Exercise requirements
Extract every line of the data below that contains the string "kern".

Input material

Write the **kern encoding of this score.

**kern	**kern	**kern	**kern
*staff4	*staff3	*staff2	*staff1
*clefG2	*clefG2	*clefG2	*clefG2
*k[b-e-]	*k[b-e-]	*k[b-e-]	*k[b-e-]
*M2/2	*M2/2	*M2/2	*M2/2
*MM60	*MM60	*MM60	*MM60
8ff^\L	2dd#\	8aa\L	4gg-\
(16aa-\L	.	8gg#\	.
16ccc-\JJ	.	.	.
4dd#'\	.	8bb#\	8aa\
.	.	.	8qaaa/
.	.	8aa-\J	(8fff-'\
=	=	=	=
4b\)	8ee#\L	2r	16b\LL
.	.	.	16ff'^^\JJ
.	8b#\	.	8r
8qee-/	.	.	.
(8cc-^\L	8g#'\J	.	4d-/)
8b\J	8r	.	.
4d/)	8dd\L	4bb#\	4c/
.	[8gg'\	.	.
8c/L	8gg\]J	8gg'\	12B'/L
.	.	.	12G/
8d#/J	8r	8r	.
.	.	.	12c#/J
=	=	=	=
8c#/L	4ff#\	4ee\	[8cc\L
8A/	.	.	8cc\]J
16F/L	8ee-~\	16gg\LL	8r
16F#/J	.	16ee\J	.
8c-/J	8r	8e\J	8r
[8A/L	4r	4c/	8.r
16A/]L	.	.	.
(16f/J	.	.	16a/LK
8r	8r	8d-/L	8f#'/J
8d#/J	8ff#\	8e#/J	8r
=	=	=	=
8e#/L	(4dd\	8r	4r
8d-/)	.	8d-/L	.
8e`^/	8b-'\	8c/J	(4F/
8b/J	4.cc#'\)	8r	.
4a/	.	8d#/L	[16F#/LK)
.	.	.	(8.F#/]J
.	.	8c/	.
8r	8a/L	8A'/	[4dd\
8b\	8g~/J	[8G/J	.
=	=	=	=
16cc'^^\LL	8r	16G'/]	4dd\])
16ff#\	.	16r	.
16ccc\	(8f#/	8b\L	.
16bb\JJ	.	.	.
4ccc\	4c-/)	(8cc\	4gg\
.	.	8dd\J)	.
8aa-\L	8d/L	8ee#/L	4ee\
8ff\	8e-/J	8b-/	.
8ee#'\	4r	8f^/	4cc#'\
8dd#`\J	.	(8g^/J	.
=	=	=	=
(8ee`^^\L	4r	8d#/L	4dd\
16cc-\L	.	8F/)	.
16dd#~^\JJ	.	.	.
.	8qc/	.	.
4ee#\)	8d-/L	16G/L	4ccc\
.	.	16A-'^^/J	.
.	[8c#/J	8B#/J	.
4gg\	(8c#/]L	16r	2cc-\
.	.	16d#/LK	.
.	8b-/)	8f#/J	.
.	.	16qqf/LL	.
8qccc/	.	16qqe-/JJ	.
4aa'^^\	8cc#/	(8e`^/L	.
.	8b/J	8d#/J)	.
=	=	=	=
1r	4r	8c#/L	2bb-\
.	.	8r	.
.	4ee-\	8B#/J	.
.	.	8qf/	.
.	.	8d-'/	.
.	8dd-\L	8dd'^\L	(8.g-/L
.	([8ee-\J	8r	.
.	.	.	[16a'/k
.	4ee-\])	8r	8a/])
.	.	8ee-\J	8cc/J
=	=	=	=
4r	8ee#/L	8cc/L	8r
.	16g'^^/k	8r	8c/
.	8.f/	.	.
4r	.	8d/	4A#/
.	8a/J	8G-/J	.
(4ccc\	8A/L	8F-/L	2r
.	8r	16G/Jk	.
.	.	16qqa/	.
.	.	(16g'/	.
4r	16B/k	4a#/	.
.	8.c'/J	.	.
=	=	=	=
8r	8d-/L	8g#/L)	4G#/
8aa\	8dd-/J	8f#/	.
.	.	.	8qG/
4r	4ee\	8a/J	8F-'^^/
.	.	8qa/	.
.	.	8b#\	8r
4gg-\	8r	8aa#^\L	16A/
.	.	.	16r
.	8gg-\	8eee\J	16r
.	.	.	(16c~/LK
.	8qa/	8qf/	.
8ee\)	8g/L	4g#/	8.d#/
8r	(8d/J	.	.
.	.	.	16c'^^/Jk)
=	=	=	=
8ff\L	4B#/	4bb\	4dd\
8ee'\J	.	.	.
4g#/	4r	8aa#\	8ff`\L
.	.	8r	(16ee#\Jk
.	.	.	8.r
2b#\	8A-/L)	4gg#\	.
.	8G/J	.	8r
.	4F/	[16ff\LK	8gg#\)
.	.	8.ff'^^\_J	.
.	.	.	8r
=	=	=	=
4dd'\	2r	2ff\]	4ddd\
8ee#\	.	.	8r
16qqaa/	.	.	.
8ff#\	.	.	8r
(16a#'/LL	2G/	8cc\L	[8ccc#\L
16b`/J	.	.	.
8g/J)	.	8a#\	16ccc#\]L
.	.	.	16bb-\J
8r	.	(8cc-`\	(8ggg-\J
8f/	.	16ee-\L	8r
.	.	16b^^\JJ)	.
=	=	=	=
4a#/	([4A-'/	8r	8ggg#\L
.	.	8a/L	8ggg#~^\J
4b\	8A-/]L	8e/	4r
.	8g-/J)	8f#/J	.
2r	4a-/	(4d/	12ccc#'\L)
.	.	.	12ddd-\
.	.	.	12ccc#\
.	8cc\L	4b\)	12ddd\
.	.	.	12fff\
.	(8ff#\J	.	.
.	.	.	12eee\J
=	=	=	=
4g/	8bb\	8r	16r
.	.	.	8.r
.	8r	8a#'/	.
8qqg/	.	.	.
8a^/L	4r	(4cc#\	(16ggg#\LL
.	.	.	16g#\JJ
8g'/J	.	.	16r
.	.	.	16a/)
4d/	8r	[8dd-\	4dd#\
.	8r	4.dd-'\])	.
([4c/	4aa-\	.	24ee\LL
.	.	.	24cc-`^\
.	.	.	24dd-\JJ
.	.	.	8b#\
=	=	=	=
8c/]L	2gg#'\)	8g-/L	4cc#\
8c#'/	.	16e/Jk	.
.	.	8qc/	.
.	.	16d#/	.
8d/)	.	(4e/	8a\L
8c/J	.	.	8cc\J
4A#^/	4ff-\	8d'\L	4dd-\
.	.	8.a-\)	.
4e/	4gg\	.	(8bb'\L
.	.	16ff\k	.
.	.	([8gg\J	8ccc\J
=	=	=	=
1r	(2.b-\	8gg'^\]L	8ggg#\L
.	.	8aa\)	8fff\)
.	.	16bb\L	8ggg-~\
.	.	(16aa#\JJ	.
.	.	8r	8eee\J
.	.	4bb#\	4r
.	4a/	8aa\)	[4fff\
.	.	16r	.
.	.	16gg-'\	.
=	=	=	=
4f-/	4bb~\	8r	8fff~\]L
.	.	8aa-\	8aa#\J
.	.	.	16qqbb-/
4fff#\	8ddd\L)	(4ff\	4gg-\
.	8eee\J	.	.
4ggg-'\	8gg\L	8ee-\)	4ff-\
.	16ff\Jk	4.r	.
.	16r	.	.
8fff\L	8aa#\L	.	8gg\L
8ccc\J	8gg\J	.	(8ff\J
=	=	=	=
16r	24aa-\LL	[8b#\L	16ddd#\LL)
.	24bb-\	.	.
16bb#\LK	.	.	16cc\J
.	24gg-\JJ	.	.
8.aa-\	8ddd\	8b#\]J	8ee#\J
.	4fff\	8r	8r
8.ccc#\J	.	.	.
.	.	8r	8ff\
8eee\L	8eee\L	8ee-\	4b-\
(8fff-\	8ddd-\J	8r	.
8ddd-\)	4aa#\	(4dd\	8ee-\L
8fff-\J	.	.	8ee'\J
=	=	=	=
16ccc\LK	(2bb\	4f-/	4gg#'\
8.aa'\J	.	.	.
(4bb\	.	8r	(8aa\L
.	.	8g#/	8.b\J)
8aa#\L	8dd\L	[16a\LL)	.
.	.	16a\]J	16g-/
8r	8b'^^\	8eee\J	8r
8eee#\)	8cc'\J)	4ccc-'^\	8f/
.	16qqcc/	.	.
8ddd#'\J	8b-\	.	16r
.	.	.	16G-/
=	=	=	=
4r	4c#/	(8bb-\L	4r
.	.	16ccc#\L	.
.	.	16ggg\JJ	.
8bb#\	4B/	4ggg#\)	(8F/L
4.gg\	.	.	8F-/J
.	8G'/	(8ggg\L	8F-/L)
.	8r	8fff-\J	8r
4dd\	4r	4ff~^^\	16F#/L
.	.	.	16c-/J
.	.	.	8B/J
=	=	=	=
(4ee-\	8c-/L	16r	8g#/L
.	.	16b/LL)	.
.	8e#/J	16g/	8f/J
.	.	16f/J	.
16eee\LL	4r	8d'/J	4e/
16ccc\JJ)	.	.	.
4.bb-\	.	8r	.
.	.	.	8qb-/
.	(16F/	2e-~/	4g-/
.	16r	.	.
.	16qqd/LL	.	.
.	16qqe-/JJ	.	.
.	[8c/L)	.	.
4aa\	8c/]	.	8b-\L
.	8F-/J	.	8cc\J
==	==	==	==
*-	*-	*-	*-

Expected answer
Write the **kern encoding of this score.
**kern	**kern	**kern	**kern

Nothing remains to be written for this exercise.